Data extracts =>
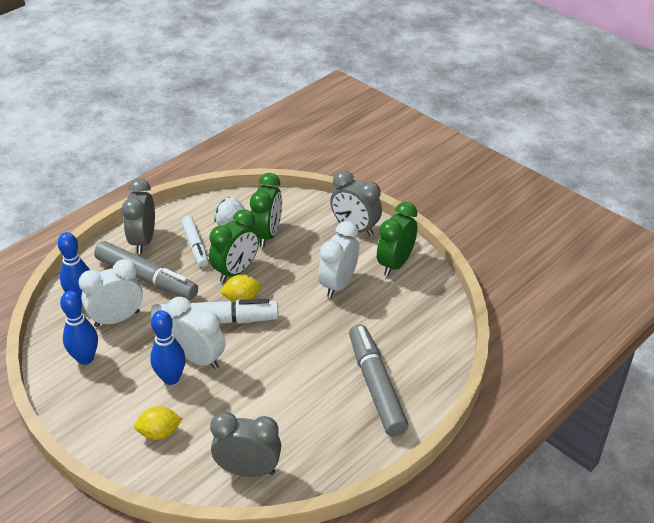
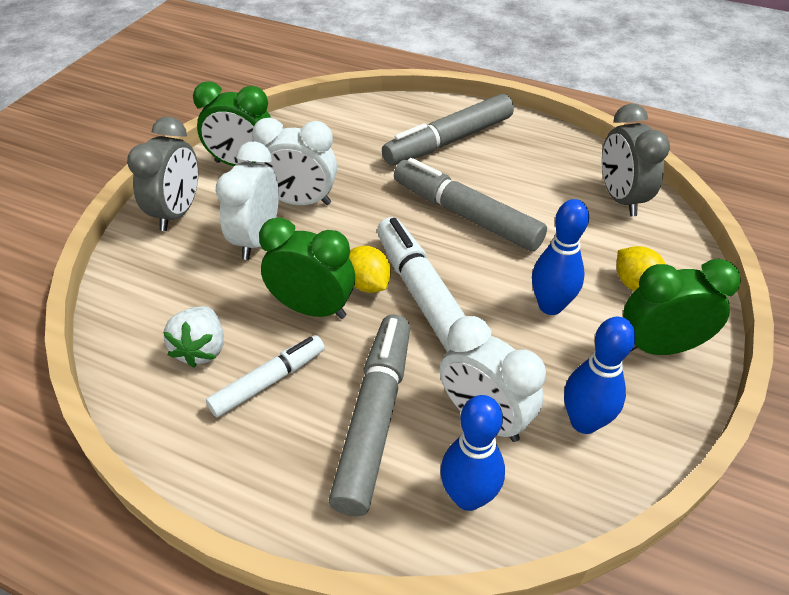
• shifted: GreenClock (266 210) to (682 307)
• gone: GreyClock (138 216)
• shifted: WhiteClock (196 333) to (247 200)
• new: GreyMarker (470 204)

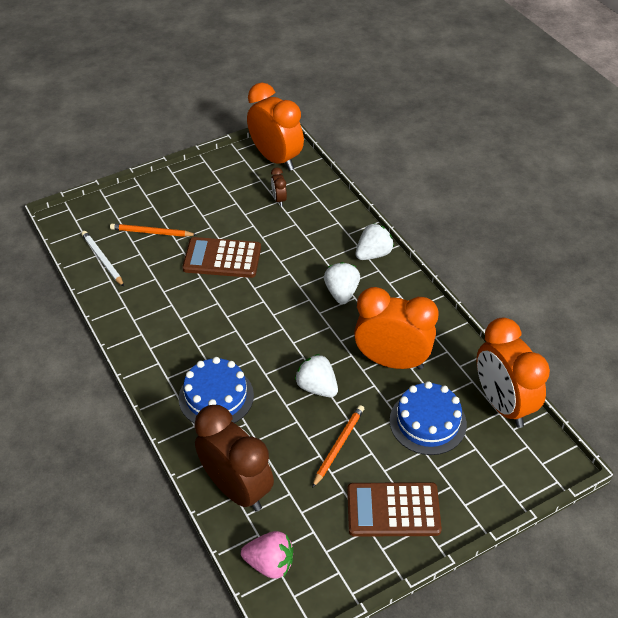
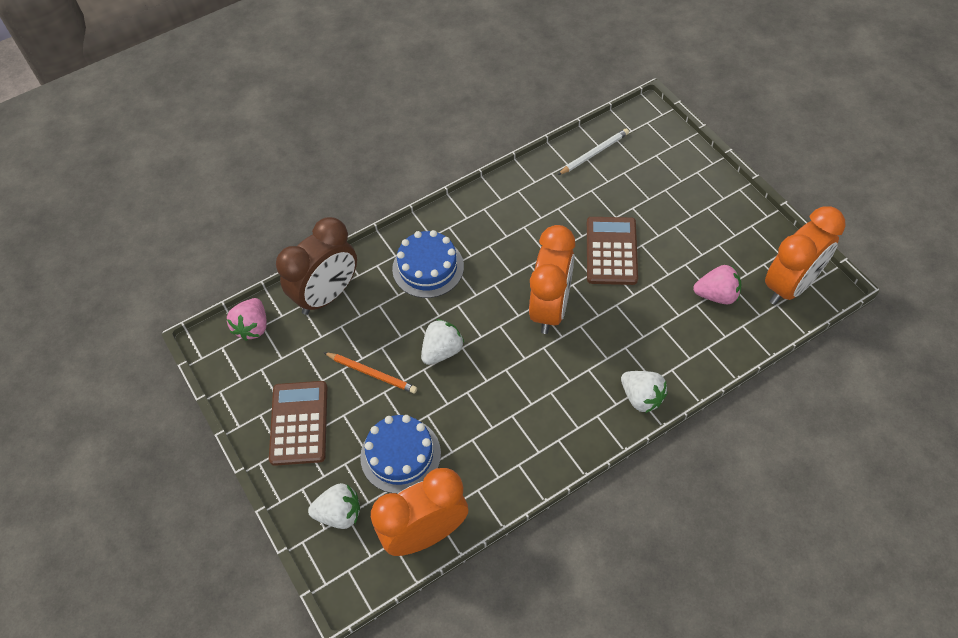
• swapped: BrownClock (279 186) to PinkStrawberry (717 284)
• gone: OrangePencil (153 230)
• shifted: WhiteStrawberry (342 283) to (334 506)
• shifted: OrangeClock (396 328) to (552 279)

Directions =>
Which lines of the records above contain the word "gone"? Report each one in full.

Expected answer =>
• gone: GreyClock (138 216)
• gone: OrangePencil (153 230)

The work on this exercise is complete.